(TASK GOAL): Could you quote every line from the entries below verbatim, leaving out the pictures?

(RAW DATA):

[Start]

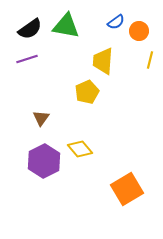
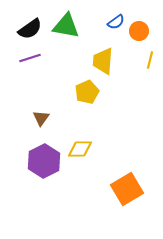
purple line: moved 3 px right, 1 px up
yellow diamond: rotated 50 degrees counterclockwise
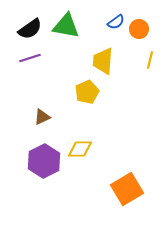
orange circle: moved 2 px up
brown triangle: moved 1 px right, 1 px up; rotated 30 degrees clockwise
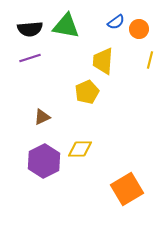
black semicircle: rotated 30 degrees clockwise
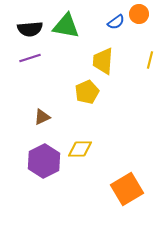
orange circle: moved 15 px up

[End]

(SOLVED EXERCISE):
purple line: moved 3 px right, 1 px up
yellow diamond: rotated 50 degrees counterclockwise
orange circle: moved 2 px up
brown triangle: moved 1 px right, 1 px up; rotated 30 degrees clockwise
black semicircle: rotated 30 degrees clockwise
orange circle: moved 15 px up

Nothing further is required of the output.